- Task details
Whatever appears in the entries must be given again exactly.

- Stored items
= Beginning of Section =
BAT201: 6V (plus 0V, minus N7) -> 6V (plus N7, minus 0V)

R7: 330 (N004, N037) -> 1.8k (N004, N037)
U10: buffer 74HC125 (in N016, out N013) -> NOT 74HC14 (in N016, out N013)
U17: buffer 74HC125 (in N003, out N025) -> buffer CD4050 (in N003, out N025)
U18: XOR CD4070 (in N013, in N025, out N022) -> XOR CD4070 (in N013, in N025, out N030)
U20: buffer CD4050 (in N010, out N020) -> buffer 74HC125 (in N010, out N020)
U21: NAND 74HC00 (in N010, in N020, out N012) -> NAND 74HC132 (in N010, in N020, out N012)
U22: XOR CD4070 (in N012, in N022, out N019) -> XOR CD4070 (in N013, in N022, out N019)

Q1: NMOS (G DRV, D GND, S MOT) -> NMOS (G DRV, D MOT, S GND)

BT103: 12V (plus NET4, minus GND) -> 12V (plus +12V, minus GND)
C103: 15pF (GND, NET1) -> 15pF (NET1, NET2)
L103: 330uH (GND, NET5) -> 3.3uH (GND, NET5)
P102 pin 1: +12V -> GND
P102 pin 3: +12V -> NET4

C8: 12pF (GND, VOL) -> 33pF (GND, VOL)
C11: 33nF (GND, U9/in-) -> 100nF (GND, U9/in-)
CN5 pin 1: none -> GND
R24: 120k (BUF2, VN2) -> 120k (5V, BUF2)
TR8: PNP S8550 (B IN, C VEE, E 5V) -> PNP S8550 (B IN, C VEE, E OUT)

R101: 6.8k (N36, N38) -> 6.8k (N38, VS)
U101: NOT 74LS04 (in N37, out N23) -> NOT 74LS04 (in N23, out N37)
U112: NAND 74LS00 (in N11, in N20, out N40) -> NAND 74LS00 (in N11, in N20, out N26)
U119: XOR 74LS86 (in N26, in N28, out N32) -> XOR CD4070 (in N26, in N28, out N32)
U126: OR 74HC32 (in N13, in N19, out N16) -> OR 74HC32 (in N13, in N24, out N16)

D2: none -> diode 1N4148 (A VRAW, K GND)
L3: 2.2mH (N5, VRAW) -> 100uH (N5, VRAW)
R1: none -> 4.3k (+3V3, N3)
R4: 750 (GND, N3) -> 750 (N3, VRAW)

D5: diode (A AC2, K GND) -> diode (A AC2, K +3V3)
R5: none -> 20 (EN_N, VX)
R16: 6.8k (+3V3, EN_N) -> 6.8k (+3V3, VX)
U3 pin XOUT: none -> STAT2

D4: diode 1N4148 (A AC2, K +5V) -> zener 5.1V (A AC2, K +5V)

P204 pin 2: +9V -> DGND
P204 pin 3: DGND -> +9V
= End of Section =
- The answer
BAT201: 6V (plus 0V, minus N7) -> 6V (plus N7, minus 0V)

R7: 330 (N004, N037) -> 1.8k (N004, N037)
U10: buffer 74HC125 (in N016, out N013) -> NOT 74HC14 (in N016, out N013)
U17: buffer 74HC125 (in N003, out N025) -> buffer CD4050 (in N003, out N025)
U18: XOR CD4070 (in N013, in N025, out N022) -> XOR CD4070 (in N013, in N025, out N030)
U20: buffer CD4050 (in N010, out N020) -> buffer 74HC125 (in N010, out N020)
U21: NAND 74HC00 (in N010, in N020, out N012) -> NAND 74HC132 (in N010, in N020, out N012)
U22: XOR CD4070 (in N012, in N022, out N019) -> XOR CD4070 (in N013, in N022, out N019)

Q1: NMOS (G DRV, D GND, S MOT) -> NMOS (G DRV, D MOT, S GND)

BT103: 12V (plus NET4, minus GND) -> 12V (plus +12V, minus GND)
C103: 15pF (GND, NET1) -> 15pF (NET1, NET2)
L103: 330uH (GND, NET5) -> 3.3uH (GND, NET5)
P102 pin 1: +12V -> GND
P102 pin 3: +12V -> NET4

C8: 12pF (GND, VOL) -> 33pF (GND, VOL)
C11: 33nF (GND, U9/in-) -> 100nF (GND, U9/in-)
CN5 pin 1: none -> GND
R24: 120k (BUF2, VN2) -> 120k (5V, BUF2)
TR8: PNP S8550 (B IN, C VEE, E 5V) -> PNP S8550 (B IN, C VEE, E OUT)

R101: 6.8k (N36, N38) -> 6.8k (N38, VS)
U101: NOT 74LS04 (in N37, out N23) -> NOT 74LS04 (in N23, out N37)
U112: NAND 74LS00 (in N11, in N20, out N40) -> NAND 74LS00 (in N11, in N20, out N26)
U119: XOR 74LS86 (in N26, in N28, out N32) -> XOR CD4070 (in N26, in N28, out N32)
U126: OR 74HC32 (in N13, in N19, out N16) -> OR 74HC32 (in N13, in N24, out N16)

D2: none -> diode 1N4148 (A VRAW, K GND)
L3: 2.2mH (N5, VRAW) -> 100uH (N5, VRAW)
R1: none -> 4.3k (+3V3, N3)
R4: 750 (GND, N3) -> 750 (N3, VRAW)

D5: diode (A AC2, K GND) -> diode (A AC2, K +3V3)
R5: none -> 20 (EN_N, VX)
R16: 6.8k (+3V3, EN_N) -> 6.8k (+3V3, VX)
U3 pin XOUT: none -> STAT2

D4: diode 1N4148 (A AC2, K +5V) -> zener 5.1V (A AC2, K +5V)

P204 pin 2: +9V -> DGND
P204 pin 3: DGND -> +9V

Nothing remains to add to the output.